(Stored items from a collection)
== == ==

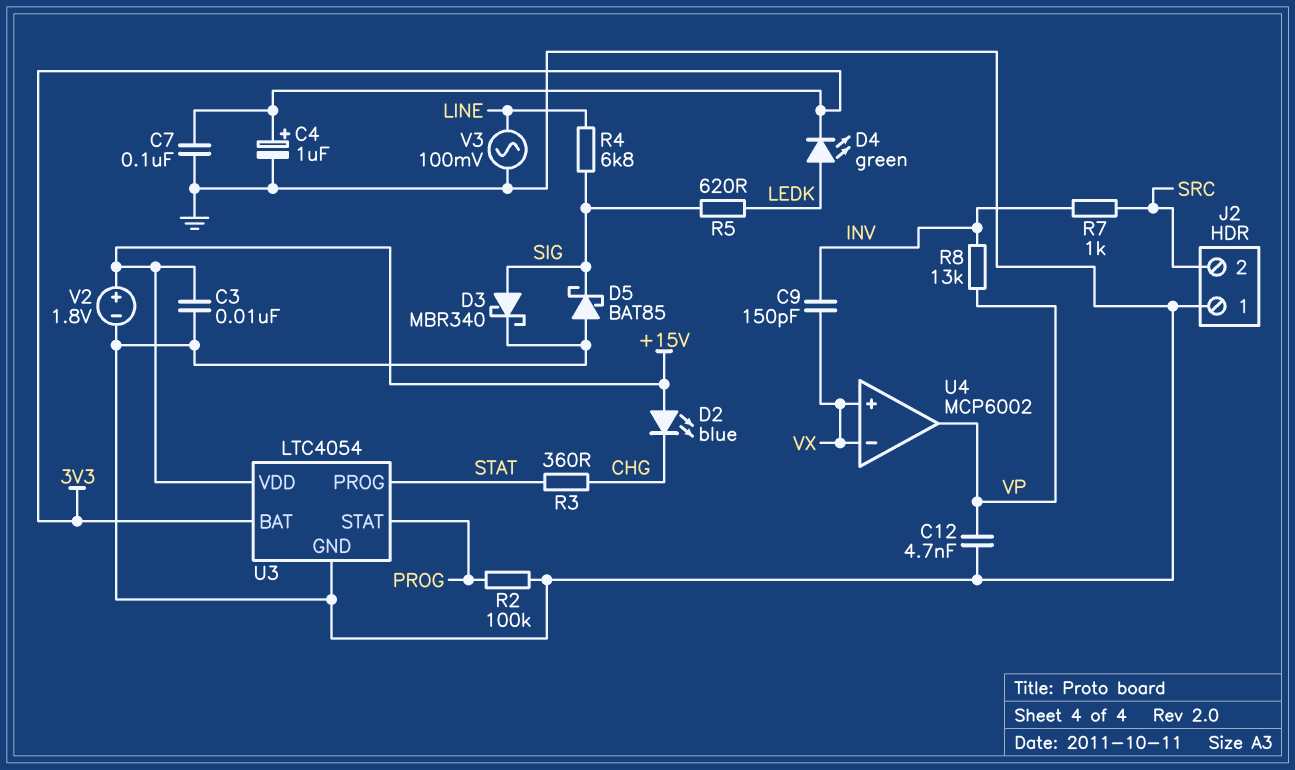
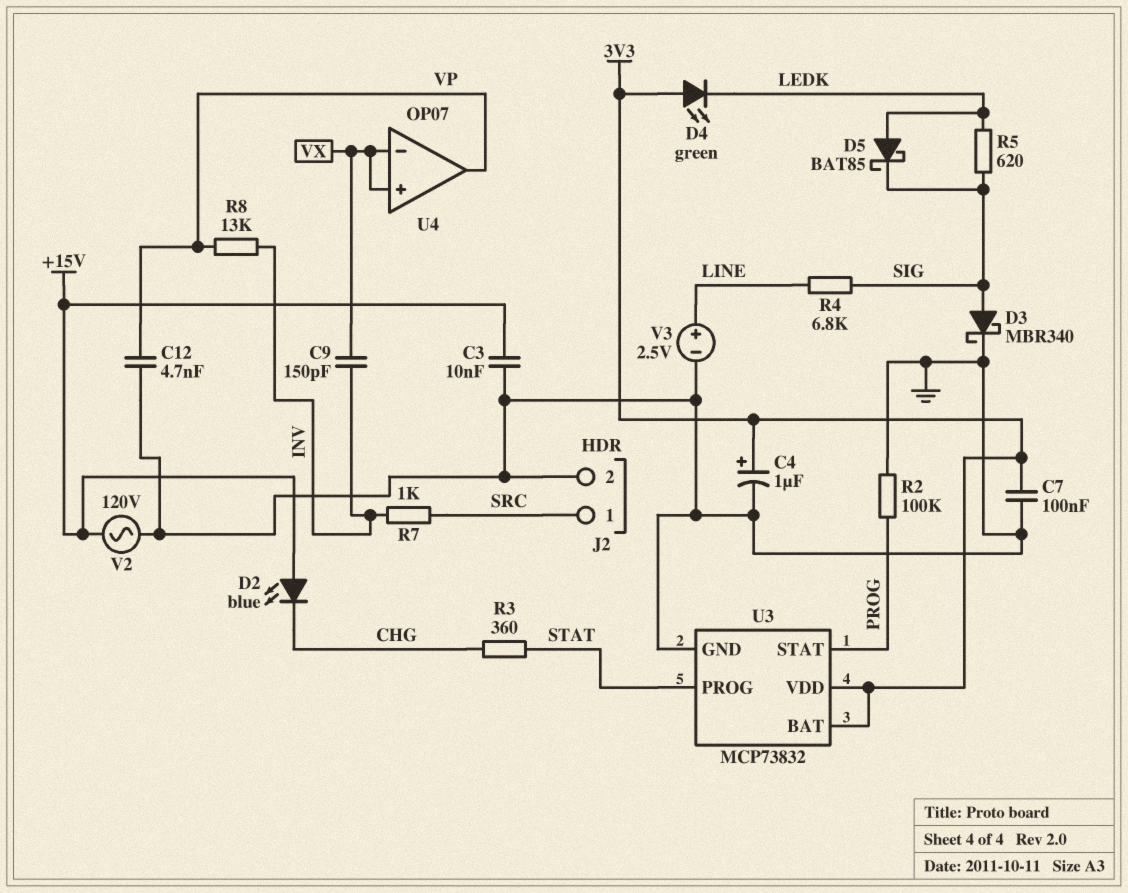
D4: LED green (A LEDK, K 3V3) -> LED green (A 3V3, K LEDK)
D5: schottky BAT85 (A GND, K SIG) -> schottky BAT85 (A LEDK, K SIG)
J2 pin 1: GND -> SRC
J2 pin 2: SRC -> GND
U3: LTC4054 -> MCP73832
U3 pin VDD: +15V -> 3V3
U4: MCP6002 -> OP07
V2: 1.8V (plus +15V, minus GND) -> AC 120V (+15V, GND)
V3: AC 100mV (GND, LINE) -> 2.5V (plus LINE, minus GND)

== == ==

* _What the task asks_
Above are records with pictures; repeat them exactly, but without the pictures.

* _Task solution_
D4: LED green (A LEDK, K 3V3) -> LED green (A 3V3, K LEDK)
D5: schottky BAT85 (A GND, K SIG) -> schottky BAT85 (A LEDK, K SIG)
J2 pin 1: GND -> SRC
J2 pin 2: SRC -> GND
U3: LTC4054 -> MCP73832
U3 pin VDD: +15V -> 3V3
U4: MCP6002 -> OP07
V2: 1.8V (plus +15V, minus GND) -> AC 120V (+15V, GND)
V3: AC 100mV (GND, LINE) -> 2.5V (plus LINE, minus GND)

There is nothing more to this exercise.